**Your instructions**
Skip the images and copy each record exactly as written.
++++++++++++++++++++
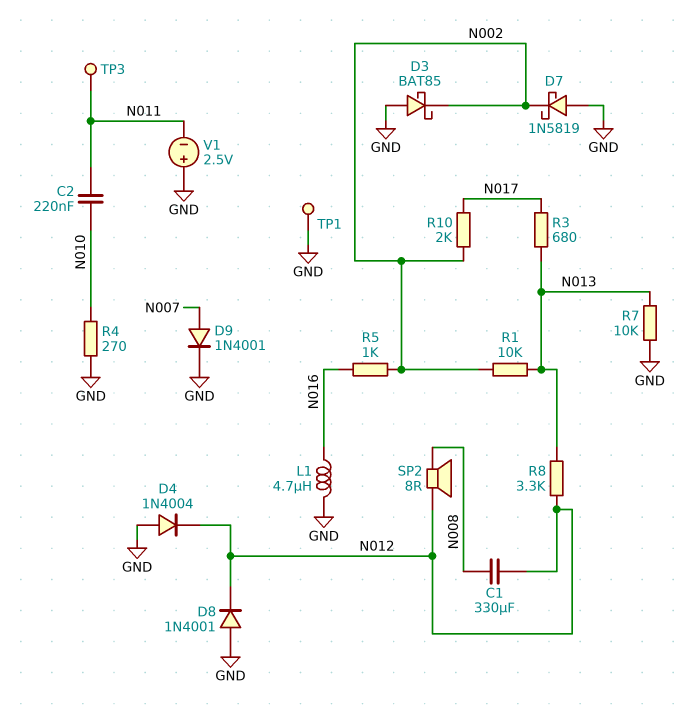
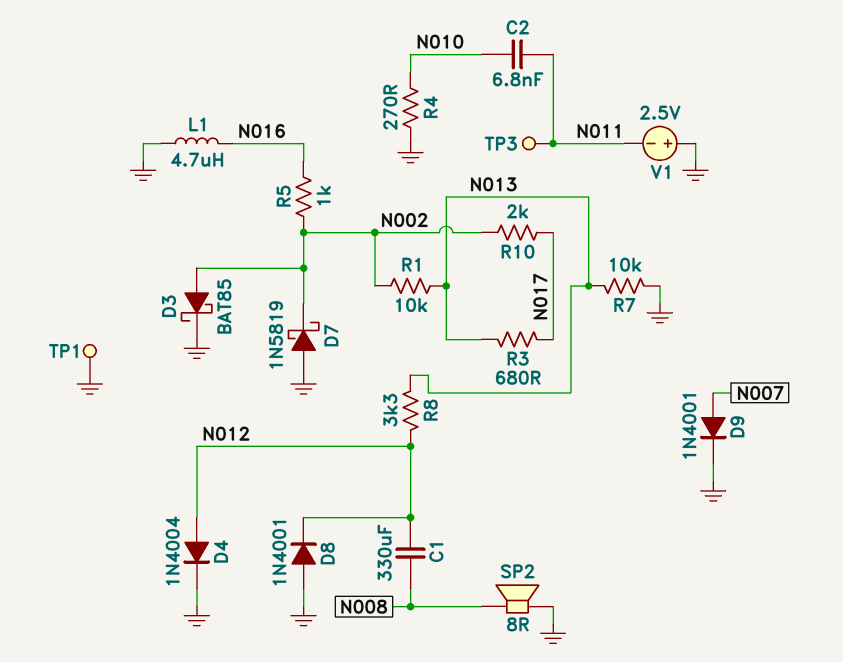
C2: 220nF (N010, N011) -> 6.8nF (N010, N011)
D3: schottky BAT85 (A GND, K N002) -> schottky BAT85 (A N002, K GND)
D4: diode 1N4004 (A GND, K N012) -> diode 1N4004 (A N012, K GND)
SP2: speaker 8R (N008, N012) -> speaker 8R (GND, N008)

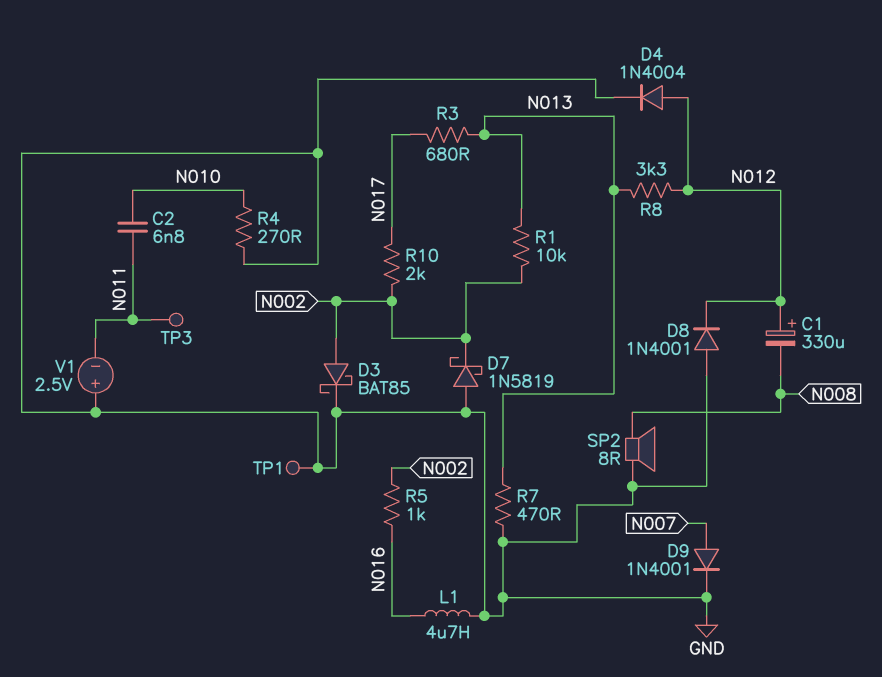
C1: 330uF (N008, N012) -> 330uF (plus N012, minus N008)
R7: 10k (GND, N013) -> 470 (GND, N013)

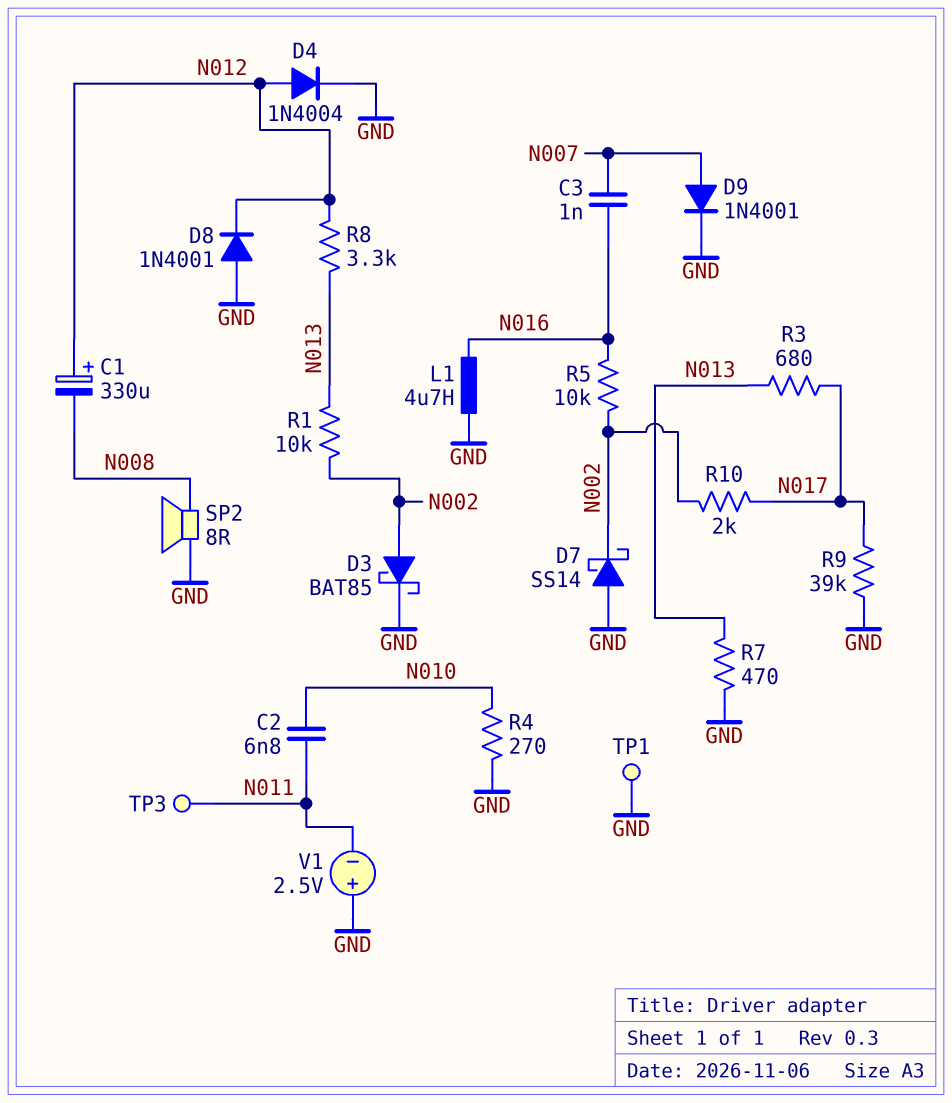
C3: none -> 1nF (N007, N016)
D7: schottky 1N5819 (A GND, K N002) -> schottky SS14 (A GND, K N002)
R5: 1k (N002, N016) -> 10k (N002, N016)
R9: none -> 39k (GND, N017)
++++++++++++++++++++
**Response**
C2: 220nF (N010, N011) -> 6.8nF (N010, N011)
D3: schottky BAT85 (A GND, K N002) -> schottky BAT85 (A N002, K GND)
D4: diode 1N4004 (A GND, K N012) -> diode 1N4004 (A N012, K GND)
SP2: speaker 8R (N008, N012) -> speaker 8R (GND, N008)

C1: 330uF (N008, N012) -> 330uF (plus N012, minus N008)
R7: 10k (GND, N013) -> 470 (GND, N013)

C3: none -> 1nF (N007, N016)
D7: schottky 1N5819 (A GND, K N002) -> schottky SS14 (A GND, K N002)
R5: 1k (N002, N016) -> 10k (N002, N016)
R9: none -> 39k (GND, N017)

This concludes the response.